**Problem statement**
Beneath this instruction is a listing; print exactly the lines in it starting at the line that contains "blue nut: 2 -> 6" and going through the line that contains "white pot: 0 -> 4".

**The input**
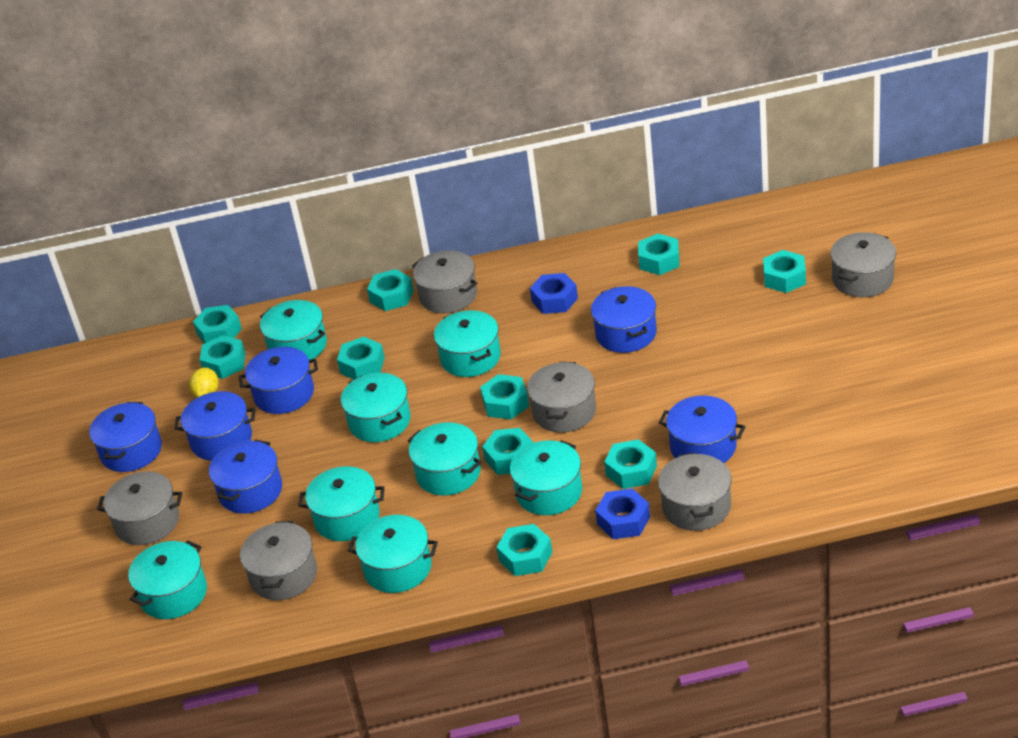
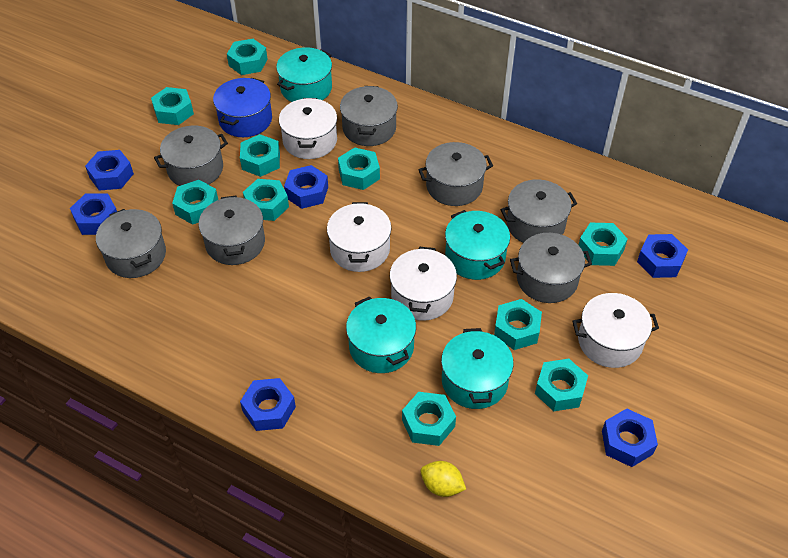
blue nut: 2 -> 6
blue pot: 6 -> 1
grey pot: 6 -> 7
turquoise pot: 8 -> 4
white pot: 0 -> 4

* * *

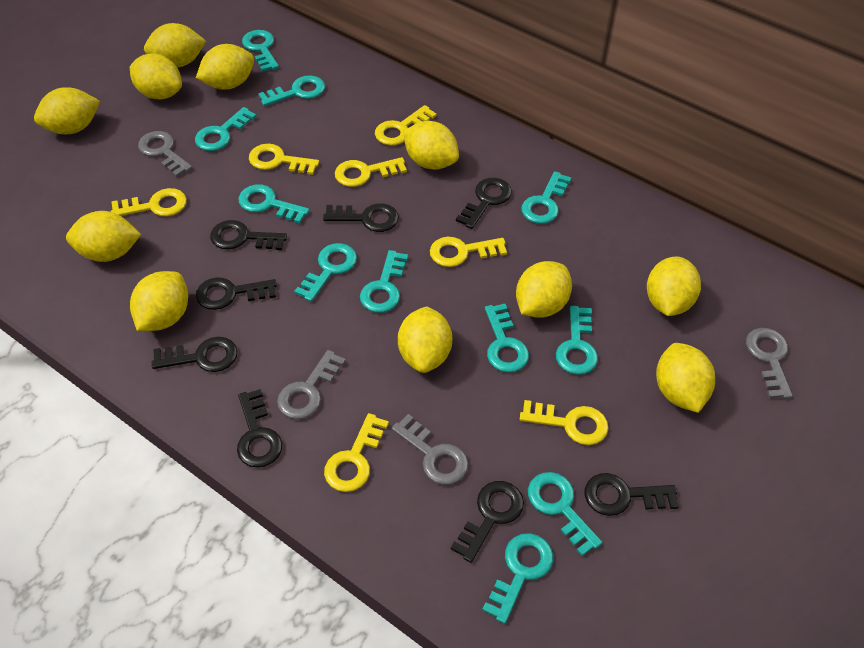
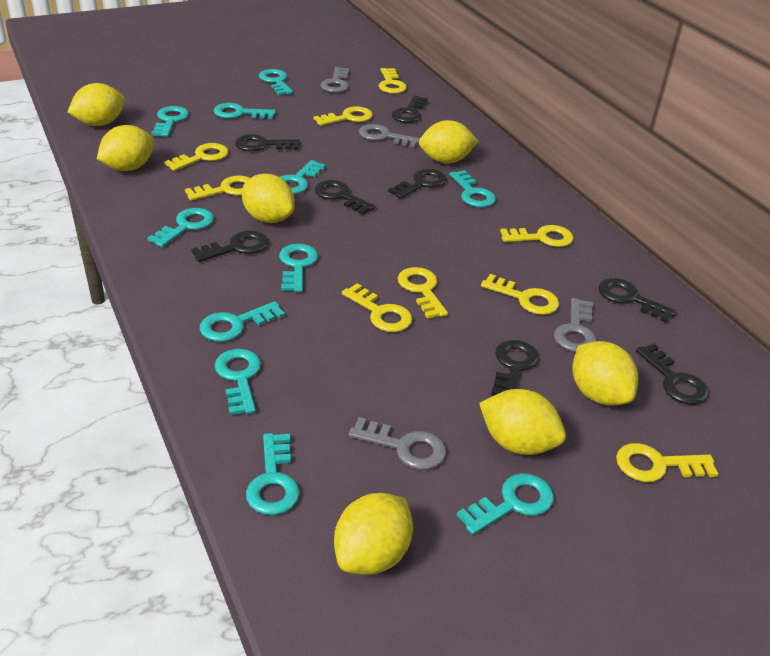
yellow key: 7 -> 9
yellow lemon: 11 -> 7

--

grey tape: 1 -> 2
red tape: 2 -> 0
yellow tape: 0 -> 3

**Solution below**
blue nut: 2 -> 6
blue pot: 6 -> 1
grey pot: 6 -> 7
turquoise pot: 8 -> 4
white pot: 0 -> 4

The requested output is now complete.